Direction: Rewrite the lines from the start of the source data through the line containing "This screenshot has", switching "vacant position" to "empty spot" and leaving everything else unchanged.

Source data:
################

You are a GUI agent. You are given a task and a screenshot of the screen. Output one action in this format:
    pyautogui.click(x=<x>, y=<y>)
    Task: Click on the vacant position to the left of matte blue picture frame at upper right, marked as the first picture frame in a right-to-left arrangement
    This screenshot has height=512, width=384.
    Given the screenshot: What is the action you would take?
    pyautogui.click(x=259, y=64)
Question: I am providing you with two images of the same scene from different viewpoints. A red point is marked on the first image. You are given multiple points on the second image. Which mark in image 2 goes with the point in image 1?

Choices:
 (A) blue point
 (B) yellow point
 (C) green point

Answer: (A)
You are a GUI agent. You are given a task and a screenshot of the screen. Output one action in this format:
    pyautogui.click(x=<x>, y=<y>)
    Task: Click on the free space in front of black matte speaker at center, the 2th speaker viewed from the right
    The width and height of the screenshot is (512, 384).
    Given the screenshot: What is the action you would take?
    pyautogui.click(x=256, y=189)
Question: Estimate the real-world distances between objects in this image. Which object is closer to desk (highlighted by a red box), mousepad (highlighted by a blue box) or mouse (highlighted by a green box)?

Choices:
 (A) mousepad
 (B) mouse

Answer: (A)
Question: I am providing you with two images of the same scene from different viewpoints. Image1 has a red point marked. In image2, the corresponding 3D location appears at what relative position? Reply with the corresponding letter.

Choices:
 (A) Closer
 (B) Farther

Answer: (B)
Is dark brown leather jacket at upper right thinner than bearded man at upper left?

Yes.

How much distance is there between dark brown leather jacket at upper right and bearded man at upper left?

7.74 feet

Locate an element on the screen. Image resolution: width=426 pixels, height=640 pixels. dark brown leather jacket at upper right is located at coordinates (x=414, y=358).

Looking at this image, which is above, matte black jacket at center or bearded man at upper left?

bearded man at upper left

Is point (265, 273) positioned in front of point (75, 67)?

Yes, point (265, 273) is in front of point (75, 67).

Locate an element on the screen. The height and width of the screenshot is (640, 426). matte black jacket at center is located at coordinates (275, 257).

################

Correct response:
You are a GUI agent. You are given a task and a screenshot of the screen. Output one action in this format:
    pyautogui.click(x=<x>, y=<y>)
    Task: Click on the empty spot to the left of matte blue picture frame at upper right, marked as the first picture frame in a right-to-left arrangement
    This screenshot has height=512, width=384.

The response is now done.